-- Opening Marker --

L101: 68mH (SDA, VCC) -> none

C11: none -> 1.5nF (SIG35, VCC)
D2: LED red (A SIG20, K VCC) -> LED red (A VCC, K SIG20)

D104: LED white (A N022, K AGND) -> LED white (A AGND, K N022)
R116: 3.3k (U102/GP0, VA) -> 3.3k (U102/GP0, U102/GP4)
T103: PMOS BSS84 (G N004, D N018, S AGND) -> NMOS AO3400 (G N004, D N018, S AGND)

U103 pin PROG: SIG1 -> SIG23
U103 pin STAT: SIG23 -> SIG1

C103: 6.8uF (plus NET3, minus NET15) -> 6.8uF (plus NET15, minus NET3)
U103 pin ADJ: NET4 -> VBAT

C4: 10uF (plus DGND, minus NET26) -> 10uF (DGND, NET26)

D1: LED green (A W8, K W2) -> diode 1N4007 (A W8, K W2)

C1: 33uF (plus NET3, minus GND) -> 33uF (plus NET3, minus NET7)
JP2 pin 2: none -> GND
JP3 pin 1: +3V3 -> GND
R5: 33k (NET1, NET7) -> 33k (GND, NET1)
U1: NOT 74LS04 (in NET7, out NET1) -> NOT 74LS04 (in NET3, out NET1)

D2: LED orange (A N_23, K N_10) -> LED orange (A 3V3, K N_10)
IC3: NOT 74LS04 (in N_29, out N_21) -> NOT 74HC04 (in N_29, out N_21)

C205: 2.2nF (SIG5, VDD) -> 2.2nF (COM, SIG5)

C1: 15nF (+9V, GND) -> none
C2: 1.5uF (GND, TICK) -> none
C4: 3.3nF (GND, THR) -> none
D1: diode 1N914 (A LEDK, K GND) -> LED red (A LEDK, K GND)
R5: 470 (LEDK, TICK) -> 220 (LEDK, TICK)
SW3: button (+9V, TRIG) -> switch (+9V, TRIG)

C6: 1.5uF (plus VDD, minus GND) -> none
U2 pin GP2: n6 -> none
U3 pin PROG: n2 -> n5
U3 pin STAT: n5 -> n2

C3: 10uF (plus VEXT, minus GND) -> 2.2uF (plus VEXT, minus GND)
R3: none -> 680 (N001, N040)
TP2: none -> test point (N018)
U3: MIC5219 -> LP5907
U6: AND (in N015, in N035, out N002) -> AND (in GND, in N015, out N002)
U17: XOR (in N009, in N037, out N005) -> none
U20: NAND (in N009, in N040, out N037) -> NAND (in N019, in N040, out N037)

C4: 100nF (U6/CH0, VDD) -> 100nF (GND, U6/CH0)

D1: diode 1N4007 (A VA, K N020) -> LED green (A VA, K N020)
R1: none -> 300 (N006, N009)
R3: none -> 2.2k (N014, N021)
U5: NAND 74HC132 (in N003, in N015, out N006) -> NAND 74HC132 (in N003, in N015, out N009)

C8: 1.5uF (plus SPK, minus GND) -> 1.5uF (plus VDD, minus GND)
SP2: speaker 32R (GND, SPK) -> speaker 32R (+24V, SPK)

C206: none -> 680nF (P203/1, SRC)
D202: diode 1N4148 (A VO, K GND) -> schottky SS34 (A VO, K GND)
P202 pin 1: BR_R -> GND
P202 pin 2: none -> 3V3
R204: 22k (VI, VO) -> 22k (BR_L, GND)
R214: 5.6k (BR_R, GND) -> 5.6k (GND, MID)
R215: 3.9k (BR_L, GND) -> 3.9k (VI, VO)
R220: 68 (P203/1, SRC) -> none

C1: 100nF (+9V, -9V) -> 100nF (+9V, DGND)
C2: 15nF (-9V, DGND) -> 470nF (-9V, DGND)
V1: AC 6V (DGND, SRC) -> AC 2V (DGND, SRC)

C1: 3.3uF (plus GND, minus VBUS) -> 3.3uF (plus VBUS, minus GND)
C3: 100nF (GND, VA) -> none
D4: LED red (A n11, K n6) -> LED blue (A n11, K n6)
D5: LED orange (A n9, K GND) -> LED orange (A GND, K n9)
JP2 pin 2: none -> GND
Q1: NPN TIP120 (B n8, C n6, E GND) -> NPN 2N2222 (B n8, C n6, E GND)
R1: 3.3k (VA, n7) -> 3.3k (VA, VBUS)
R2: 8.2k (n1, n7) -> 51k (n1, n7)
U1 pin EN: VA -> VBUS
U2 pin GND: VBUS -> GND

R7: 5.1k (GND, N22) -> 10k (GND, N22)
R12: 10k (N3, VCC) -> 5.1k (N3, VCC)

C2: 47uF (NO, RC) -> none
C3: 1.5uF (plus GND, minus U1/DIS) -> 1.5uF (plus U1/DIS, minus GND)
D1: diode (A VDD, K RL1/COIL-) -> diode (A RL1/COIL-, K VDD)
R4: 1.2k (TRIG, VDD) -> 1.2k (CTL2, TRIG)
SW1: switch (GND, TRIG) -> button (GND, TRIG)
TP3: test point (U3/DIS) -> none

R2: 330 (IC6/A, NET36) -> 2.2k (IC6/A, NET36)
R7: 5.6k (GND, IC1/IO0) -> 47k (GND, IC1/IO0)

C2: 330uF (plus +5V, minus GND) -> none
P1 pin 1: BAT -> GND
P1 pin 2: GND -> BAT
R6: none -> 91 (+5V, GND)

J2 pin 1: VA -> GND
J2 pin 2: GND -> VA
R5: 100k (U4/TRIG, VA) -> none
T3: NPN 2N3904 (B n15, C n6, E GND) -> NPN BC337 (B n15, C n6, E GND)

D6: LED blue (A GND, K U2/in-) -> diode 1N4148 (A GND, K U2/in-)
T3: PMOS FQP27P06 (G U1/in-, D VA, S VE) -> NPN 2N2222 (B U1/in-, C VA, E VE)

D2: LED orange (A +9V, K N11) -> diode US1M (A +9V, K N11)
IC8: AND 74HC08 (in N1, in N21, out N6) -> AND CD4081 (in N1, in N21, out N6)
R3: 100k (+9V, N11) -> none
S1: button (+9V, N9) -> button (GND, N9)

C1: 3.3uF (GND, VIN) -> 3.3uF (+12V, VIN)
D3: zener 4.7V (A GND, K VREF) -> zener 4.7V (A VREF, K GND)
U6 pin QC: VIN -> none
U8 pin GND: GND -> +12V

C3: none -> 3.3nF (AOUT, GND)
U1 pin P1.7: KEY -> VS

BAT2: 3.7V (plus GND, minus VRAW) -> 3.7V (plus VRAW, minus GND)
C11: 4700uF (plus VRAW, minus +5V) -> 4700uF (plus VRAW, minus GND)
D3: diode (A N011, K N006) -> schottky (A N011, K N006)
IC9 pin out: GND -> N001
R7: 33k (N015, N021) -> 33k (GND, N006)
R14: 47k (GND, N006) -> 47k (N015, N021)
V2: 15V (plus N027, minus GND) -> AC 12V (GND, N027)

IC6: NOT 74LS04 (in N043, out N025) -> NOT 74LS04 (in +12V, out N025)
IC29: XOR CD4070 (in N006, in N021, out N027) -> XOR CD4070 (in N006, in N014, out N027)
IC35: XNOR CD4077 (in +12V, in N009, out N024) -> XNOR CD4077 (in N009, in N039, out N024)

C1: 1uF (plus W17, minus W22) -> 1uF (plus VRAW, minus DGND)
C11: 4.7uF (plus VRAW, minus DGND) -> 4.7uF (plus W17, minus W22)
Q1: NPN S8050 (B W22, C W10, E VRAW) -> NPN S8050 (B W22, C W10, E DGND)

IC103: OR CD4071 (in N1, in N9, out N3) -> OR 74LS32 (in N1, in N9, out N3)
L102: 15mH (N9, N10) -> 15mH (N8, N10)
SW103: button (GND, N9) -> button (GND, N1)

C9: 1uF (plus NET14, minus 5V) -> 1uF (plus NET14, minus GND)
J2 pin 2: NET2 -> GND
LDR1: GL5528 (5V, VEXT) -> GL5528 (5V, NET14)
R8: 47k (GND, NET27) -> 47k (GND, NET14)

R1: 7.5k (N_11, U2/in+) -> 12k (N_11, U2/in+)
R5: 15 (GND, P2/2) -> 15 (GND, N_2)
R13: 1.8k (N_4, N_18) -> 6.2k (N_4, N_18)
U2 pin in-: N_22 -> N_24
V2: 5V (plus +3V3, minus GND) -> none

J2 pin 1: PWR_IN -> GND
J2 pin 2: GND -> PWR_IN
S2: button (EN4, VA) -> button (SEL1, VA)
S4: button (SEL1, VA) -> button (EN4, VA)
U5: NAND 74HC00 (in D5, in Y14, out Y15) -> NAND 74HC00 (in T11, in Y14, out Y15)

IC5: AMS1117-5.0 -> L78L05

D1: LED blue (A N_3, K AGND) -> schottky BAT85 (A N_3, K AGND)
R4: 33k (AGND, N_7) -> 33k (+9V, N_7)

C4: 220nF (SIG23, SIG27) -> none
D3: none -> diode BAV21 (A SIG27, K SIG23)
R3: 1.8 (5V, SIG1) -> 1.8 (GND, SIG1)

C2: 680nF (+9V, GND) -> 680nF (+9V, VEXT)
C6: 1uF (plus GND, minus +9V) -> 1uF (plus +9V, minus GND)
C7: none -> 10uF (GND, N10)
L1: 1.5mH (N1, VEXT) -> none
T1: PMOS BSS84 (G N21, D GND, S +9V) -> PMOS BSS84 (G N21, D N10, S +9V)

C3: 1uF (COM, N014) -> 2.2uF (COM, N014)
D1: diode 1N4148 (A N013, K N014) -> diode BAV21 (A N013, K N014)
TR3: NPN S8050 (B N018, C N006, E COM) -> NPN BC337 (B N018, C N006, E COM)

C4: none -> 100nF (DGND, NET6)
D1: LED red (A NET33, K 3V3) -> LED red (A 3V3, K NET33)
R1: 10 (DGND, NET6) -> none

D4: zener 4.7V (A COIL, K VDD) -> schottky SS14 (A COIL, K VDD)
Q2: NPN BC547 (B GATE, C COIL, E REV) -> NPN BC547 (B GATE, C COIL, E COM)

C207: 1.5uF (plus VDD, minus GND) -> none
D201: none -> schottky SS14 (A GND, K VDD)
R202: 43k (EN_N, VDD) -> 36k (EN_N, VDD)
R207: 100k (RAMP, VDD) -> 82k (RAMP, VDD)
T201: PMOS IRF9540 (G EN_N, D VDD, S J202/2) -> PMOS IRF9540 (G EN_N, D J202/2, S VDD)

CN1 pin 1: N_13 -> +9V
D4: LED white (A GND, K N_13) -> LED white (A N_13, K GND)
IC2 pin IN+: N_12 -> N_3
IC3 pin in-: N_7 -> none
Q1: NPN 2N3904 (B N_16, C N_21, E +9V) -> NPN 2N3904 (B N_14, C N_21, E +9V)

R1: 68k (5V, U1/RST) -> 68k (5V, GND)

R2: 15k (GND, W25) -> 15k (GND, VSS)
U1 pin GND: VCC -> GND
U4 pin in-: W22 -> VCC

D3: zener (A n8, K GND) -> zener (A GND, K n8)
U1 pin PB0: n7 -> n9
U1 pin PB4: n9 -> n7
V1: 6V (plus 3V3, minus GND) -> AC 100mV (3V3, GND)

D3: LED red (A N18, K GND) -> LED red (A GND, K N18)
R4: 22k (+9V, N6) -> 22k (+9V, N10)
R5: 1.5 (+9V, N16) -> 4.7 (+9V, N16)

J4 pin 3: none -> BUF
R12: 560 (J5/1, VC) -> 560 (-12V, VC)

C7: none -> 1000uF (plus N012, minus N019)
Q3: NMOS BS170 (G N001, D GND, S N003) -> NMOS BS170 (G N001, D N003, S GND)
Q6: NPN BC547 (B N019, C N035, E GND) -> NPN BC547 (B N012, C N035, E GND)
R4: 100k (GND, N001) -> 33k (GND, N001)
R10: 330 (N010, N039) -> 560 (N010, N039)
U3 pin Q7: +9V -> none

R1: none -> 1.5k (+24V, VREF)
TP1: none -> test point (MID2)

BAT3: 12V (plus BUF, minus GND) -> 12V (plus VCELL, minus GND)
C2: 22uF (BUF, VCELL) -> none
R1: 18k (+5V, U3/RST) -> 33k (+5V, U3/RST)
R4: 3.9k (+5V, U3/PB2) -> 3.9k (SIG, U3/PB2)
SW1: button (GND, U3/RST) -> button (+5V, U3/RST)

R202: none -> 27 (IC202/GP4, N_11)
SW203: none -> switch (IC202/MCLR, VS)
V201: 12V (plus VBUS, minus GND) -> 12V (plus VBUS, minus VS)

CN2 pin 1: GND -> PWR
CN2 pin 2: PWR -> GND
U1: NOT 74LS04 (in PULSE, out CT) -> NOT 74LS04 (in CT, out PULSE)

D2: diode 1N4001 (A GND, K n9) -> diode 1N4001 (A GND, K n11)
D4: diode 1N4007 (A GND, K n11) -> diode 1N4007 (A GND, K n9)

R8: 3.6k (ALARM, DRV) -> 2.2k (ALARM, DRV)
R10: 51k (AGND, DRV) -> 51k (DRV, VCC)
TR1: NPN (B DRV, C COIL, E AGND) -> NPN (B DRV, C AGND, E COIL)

-- Closing Marker --

§ Your assignment:
Within the listing, how many lines carry the word "point"? Answer with the number alone.

§ Output of the task:
3